WHAT THE TASK ASKS:
Copy out each line of the material in which the word "plus" appears.

RECORD EXTRACTS:

▶

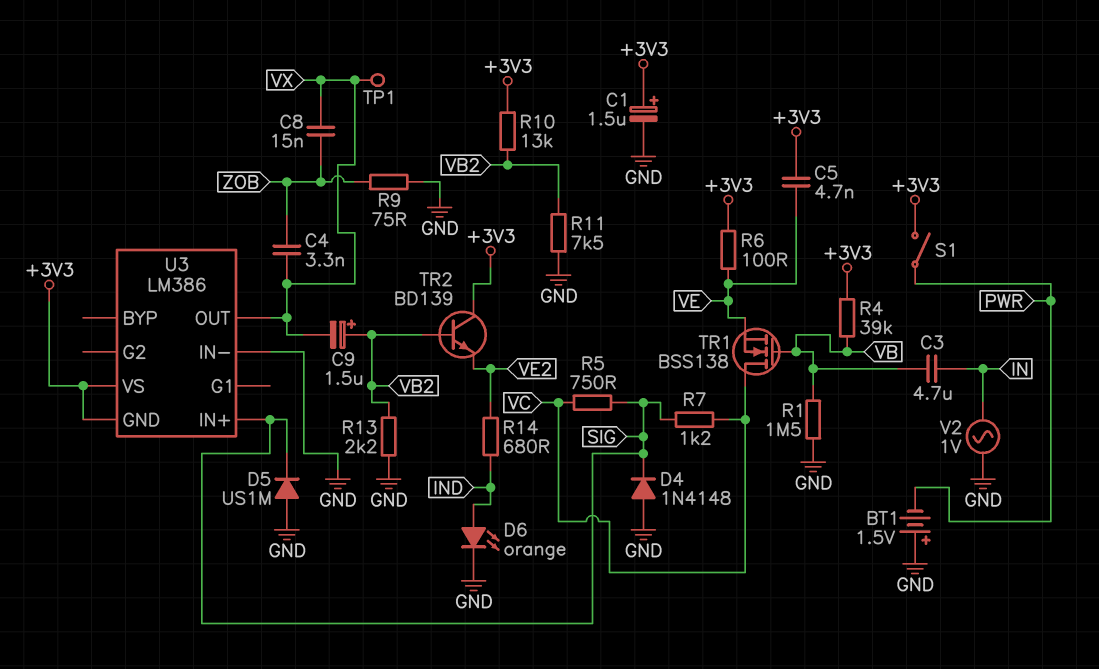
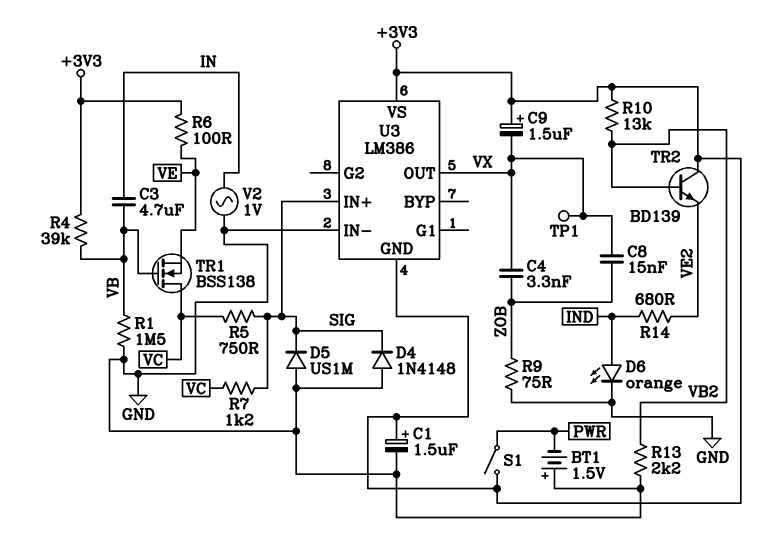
C5: 4.7nF (+3V3, VE) -> none
C9: 1.5uF (plus VB2, minus VX) -> 1.5uF (plus +3V3, minus VX)
R11: 7.5k (GND, VB2) -> none

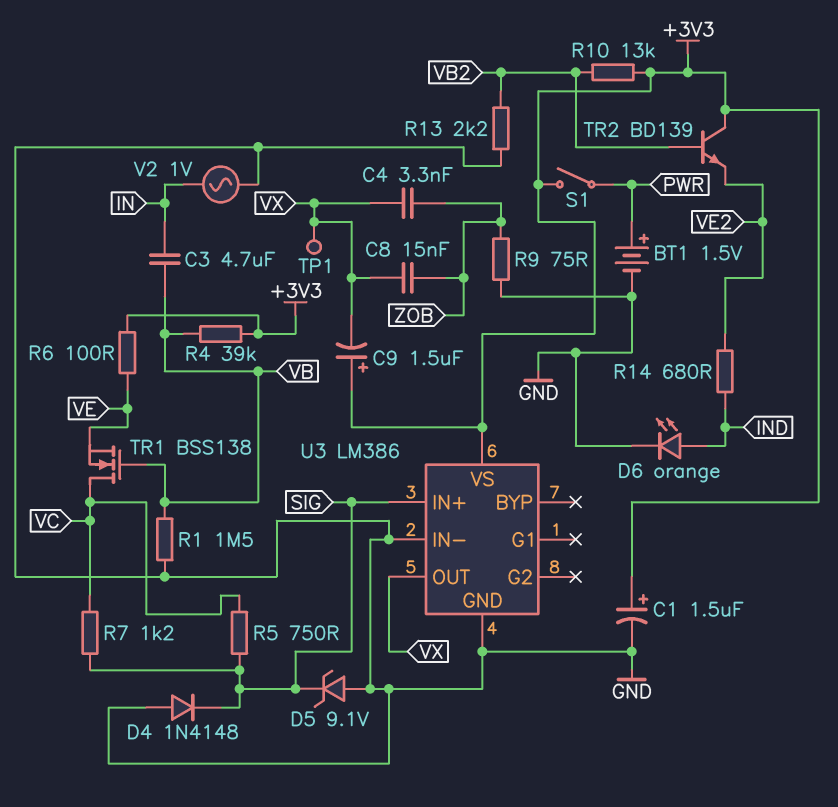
BT1: 1.5V (plus GND, minus PWR) -> 1.5V (plus PWR, minus GND)
D5: diode US1M (A GND, K SIG) -> zener 9.1V (A GND, K SIG)
U3 pin GND: +3V3 -> GND

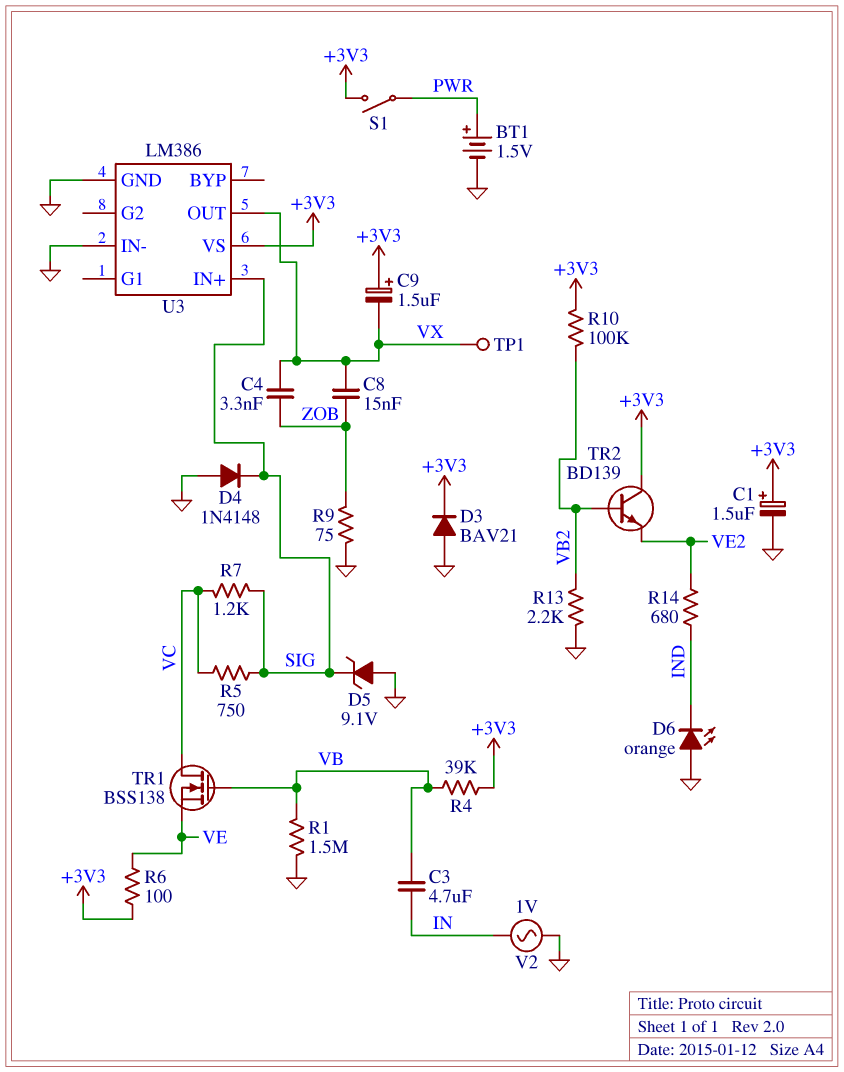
D3: none -> diode BAV21 (A GND, K +3V3)
D6: LED orange (A IND, K GND) -> LED orange (A GND, K IND)
R10: 13k (+3V3, VB2) -> 100k (+3V3, VB2)

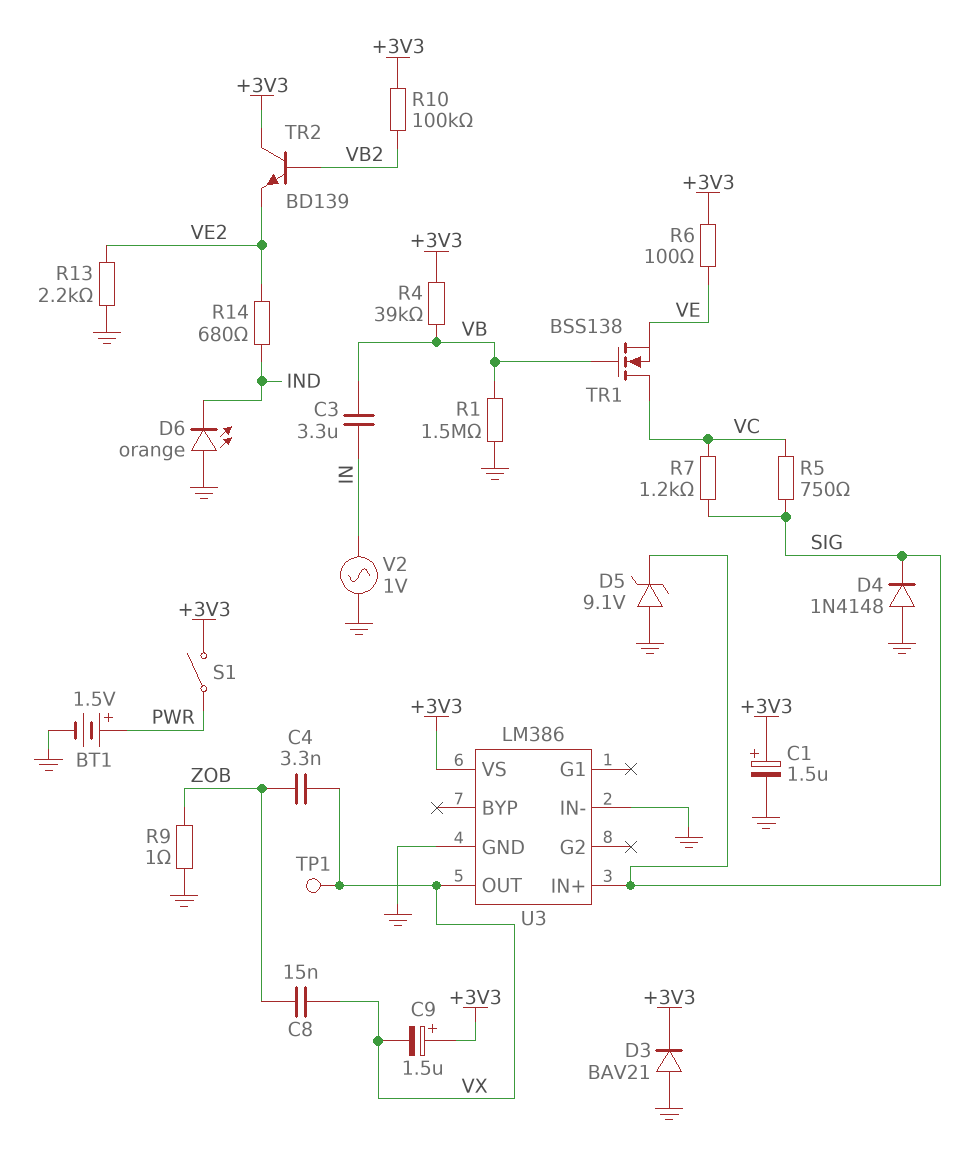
C3: 4.7uF (IN, VB) -> 3.3uF (IN, VB)
R9: 75 (GND, ZOB) -> 1 (GND, ZOB)
R13: 2.2k (GND, VB2) -> 2.2k (GND, VE2)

◀

TASK RESPONSE:
C9: 1.5uF (plus VB2, minus VX) -> 1.5uF (plus +3V3, minus VX)
BT1: 1.5V (plus GND, minus PWR) -> 1.5V (plus PWR, minus GND)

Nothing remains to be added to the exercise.